[Provided records Boundary: Start]
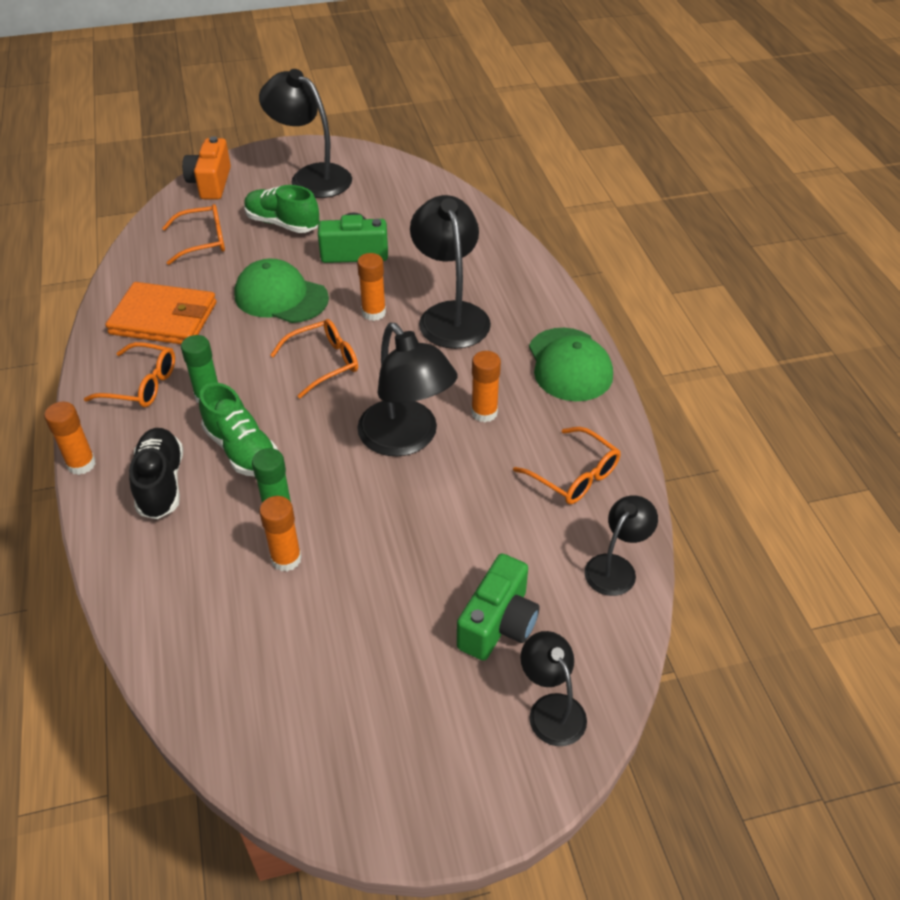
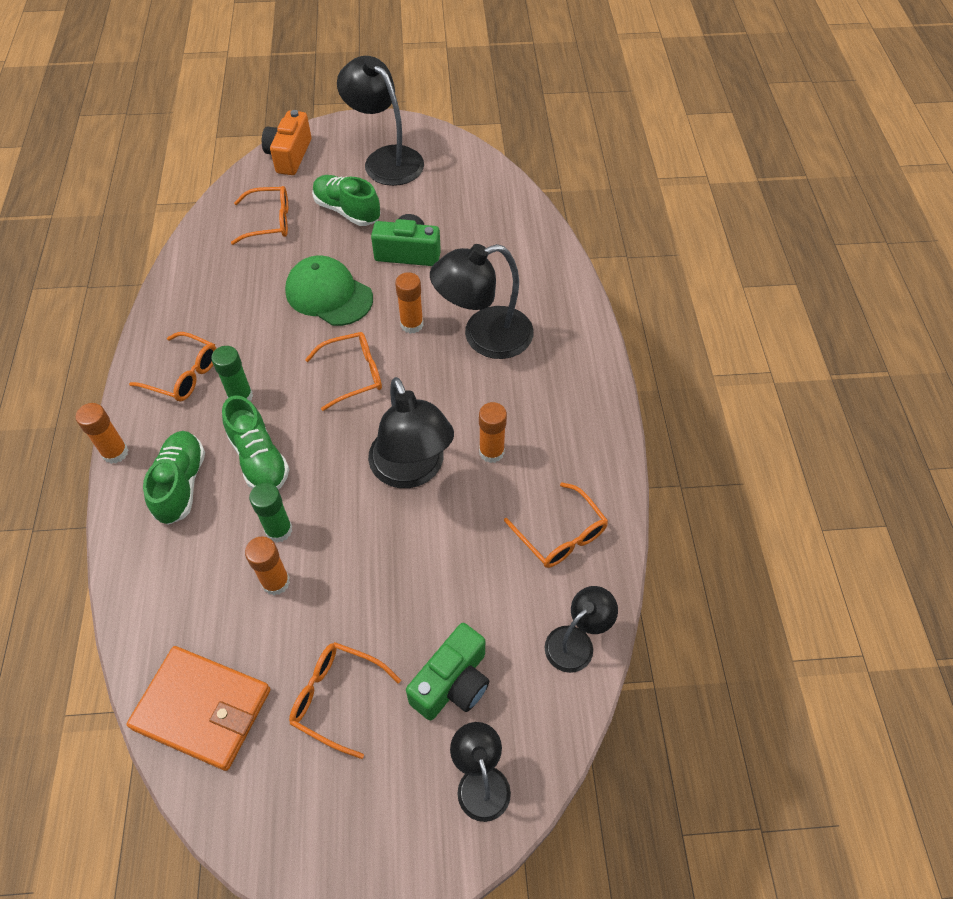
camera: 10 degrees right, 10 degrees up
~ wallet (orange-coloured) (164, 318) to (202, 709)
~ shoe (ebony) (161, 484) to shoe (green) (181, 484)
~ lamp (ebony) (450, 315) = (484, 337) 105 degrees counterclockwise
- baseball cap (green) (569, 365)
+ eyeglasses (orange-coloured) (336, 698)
[Provided records Boundary: End]
- _Task instructions_
Find the word "orange" in the entries above, then copy each line that holds it.

- _Reply to the exercise_
~ wallet (orange-coloured) (164, 318) to (202, 709)
+ eyeglasses (orange-coloured) (336, 698)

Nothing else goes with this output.